Material for the task below:
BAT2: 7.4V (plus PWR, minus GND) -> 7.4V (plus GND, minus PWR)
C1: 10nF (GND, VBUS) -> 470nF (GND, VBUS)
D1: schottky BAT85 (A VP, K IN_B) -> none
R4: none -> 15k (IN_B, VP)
End of Material for the task.
Material for the task below:
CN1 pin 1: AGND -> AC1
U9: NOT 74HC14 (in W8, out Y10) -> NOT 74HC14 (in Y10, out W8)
End of Material for the task.
_Work instruction_:
Above are some lines. Repeat exactly, and only, those from the line that has "BAT2: 7.4V (plus" through the line that has "R4: none -> 15k (IN_B, VP)".

_Your solution_:
BAT2: 7.4V (plus PWR, minus GND) -> 7.4V (plus GND, minus PWR)
C1: 10nF (GND, VBUS) -> 470nF (GND, VBUS)
D1: schottky BAT85 (A VP, K IN_B) -> none
R4: none -> 15k (IN_B, VP)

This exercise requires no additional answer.